■ EXERCISE OBJECTIVE ■
Check the records below line by line, and report how many lines include the string "brick". No other words are needed.

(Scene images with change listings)
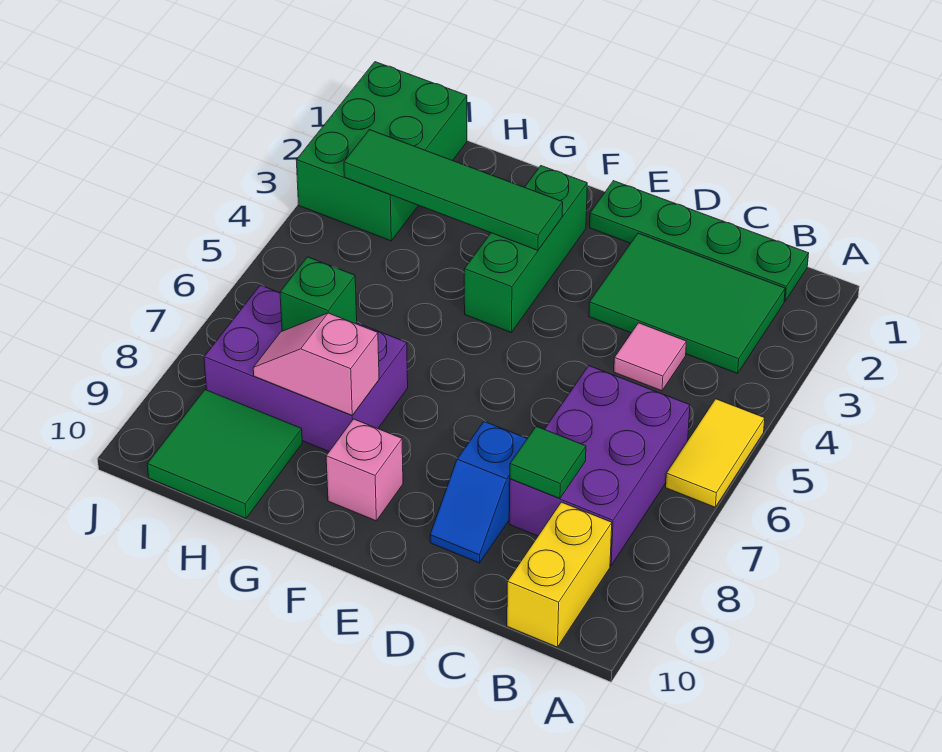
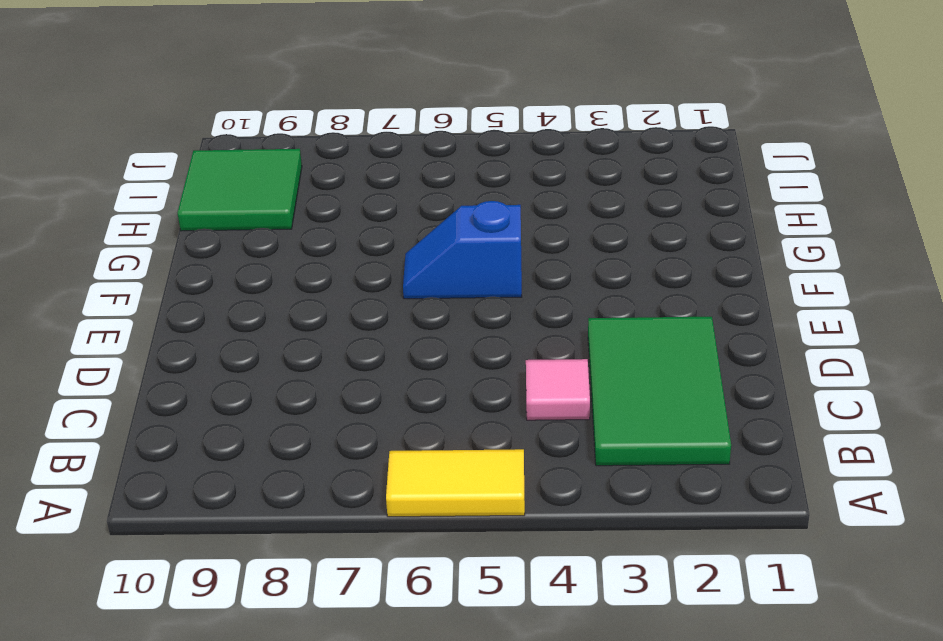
blue slope F5:F6 level 1 top 5 -> blue slope D8:D9 level 1 top 8
none -> green plate B1:E1 level 1
none -> purple brick B6:C8 level 1
none -> yellow brick B9:B10 level 1

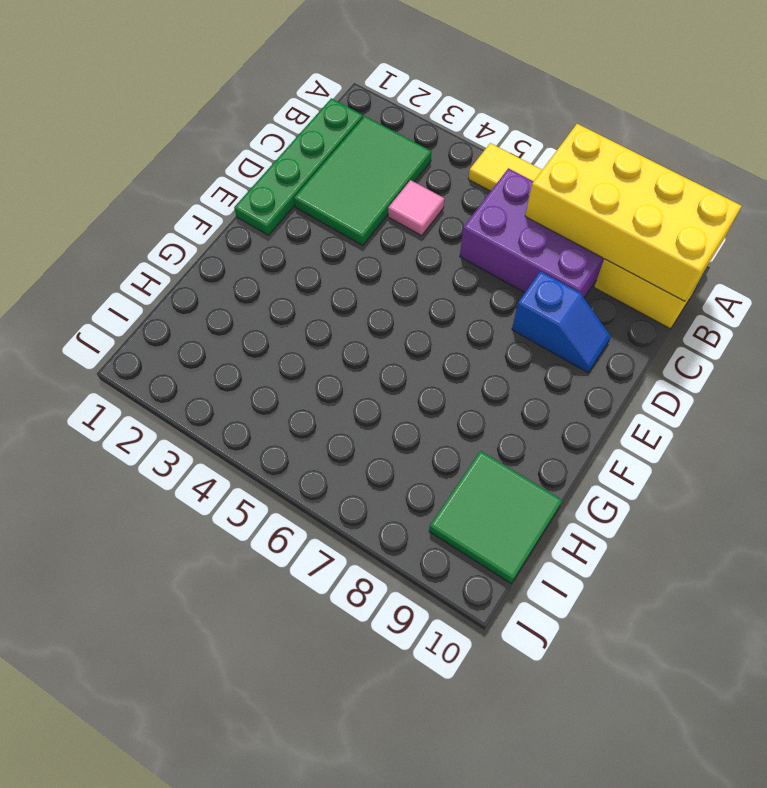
yellow brick A7:B10 level 2 -> none
none -> green brick F2:F4 level 1
none -> pink brick F9 level 1
none -> purple brick G7:I8 level 1

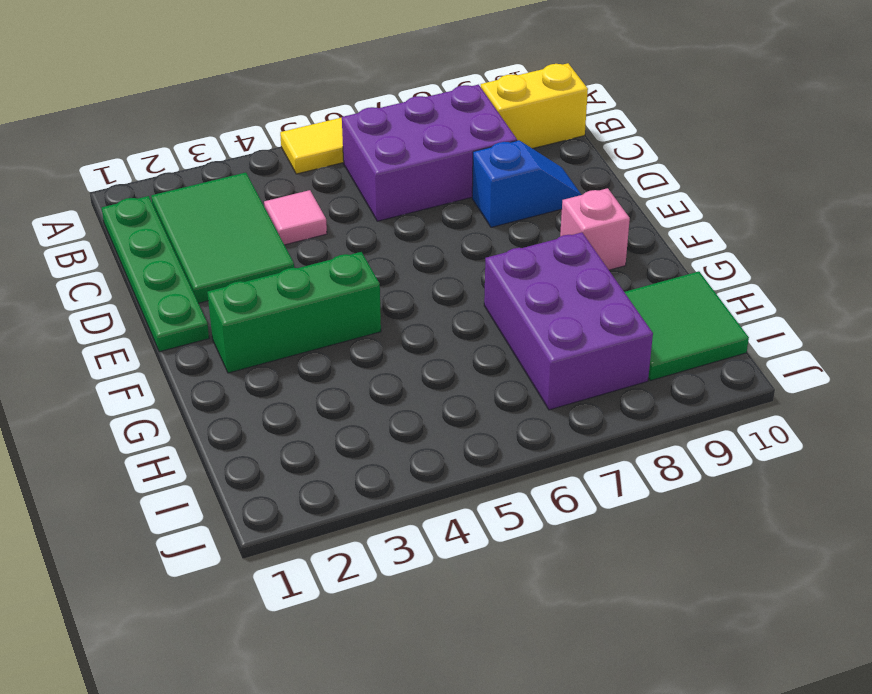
none -> green brick I1:J3 level 1
none -> green tile C8 level 2
none -> green tile F3:I3 level 2

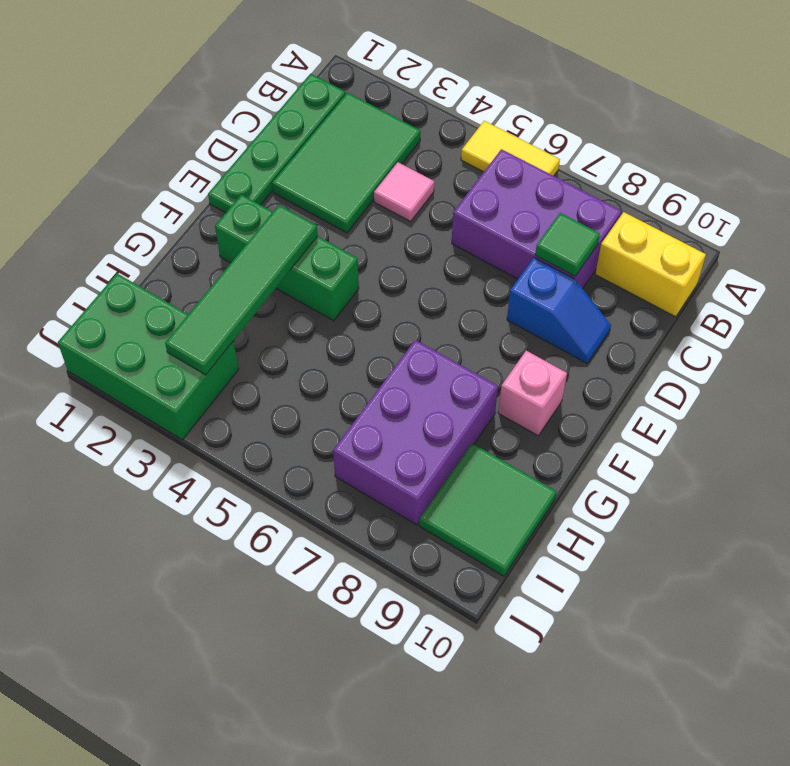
none -> pink slope G8:H8 level 2 top G
none -> green brick H7 level 2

■ EXERCISE SOLUTION ■
8